TASK TO CARRY OUT
Output exactly the lines below, starting with the line that has "turquoise spray bottle [79,70,180,190]" and going on through the line that has "turquoise cup [468,271,565,346]", both included, and no other lines.

TASK INPUT
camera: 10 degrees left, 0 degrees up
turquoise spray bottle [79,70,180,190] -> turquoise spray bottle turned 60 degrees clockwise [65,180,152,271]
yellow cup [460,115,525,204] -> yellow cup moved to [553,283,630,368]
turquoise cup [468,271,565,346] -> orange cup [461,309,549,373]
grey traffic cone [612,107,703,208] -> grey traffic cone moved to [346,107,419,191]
==
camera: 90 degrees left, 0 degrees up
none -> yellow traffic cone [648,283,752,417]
---
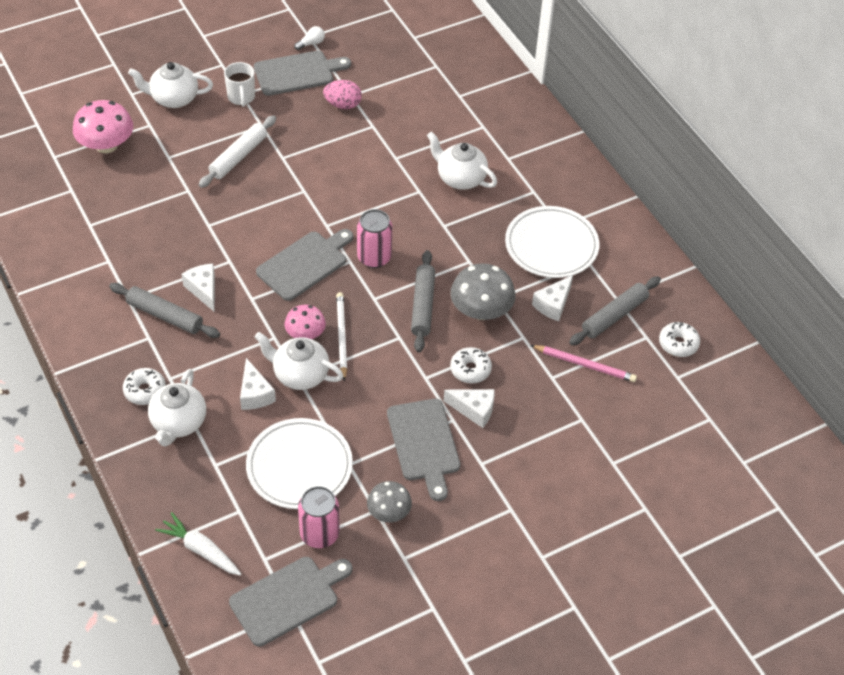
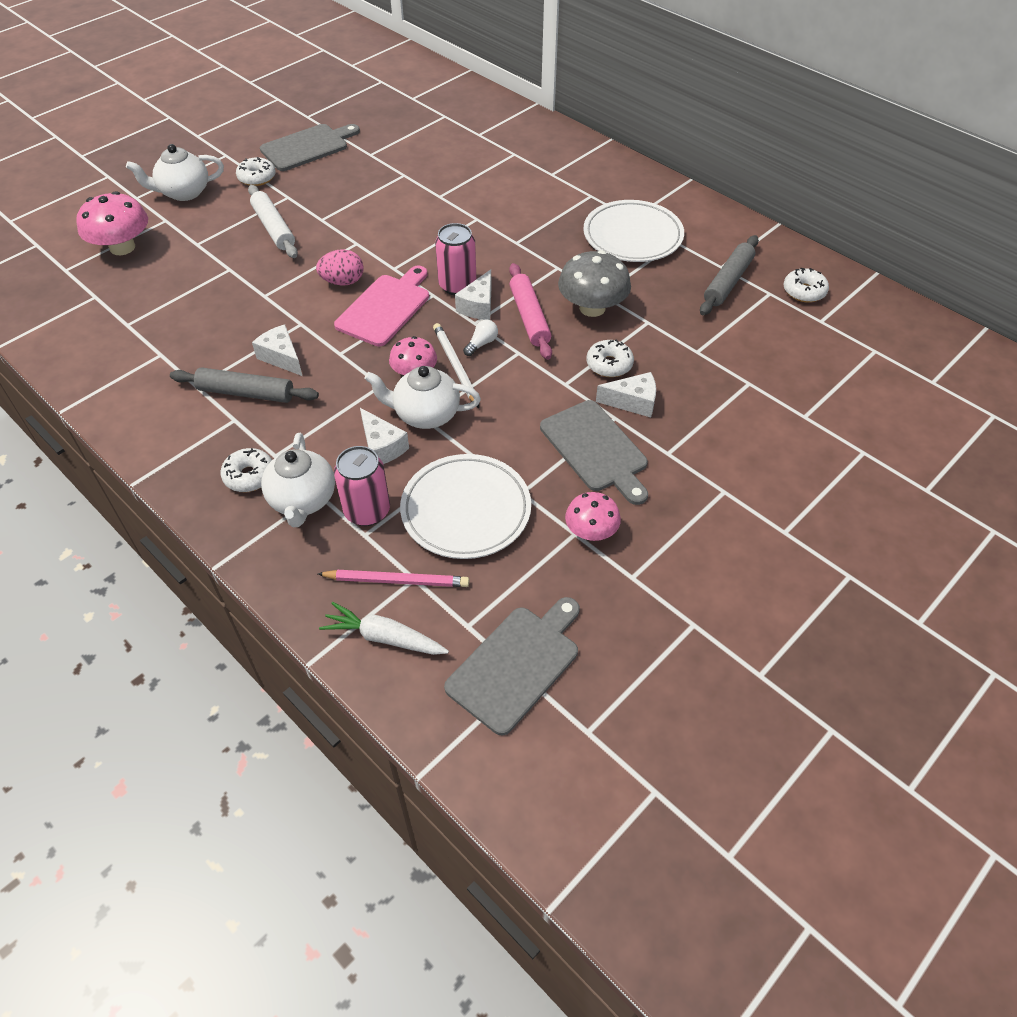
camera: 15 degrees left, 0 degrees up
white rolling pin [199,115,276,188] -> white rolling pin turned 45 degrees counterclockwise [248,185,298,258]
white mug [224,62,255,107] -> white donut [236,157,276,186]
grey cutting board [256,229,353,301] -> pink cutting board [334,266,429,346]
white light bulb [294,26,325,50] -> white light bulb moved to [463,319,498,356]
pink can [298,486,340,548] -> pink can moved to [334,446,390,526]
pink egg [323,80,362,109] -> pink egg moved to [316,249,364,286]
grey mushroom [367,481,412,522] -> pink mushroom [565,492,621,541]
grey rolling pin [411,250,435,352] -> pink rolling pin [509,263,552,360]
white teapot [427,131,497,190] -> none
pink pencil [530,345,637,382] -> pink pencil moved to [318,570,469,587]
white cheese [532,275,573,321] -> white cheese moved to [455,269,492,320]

TASK OUTPUT
turquoise spray bottle [79,70,180,190] -> turquoise spray bottle turned 60 degrees clockwise [65,180,152,271]
yellow cup [460,115,525,204] -> yellow cup moved to [553,283,630,368]
turquoise cup [468,271,565,346] -> orange cup [461,309,549,373]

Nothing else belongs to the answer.